**Records supplied**

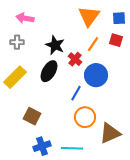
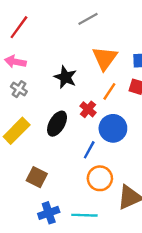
pink arrow: (25, 18) -> (15, 62), moved
gray cross: (17, 42) -> (19, 89), turned 32
black star: (55, 45) -> (65, 77), moved

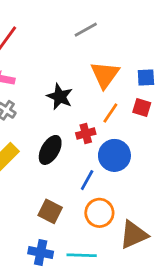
red cross: (88, 109) -> (86, 134), turned 35
brown square: (37, 177) -> (50, 211), moved
blue cross: (49, 213) -> (41, 252), turned 30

**Exercise**
Each entry is to be returned precisely as it appears, but the pictures are to be dropped.

**Final answer**
pink arrow: (25, 18) -> (15, 62), moved
gray cross: (17, 42) -> (19, 89), turned 32
black star: (55, 45) -> (65, 77), moved

red cross: (88, 109) -> (86, 134), turned 35
brown square: (37, 177) -> (50, 211), moved
blue cross: (49, 213) -> (41, 252), turned 30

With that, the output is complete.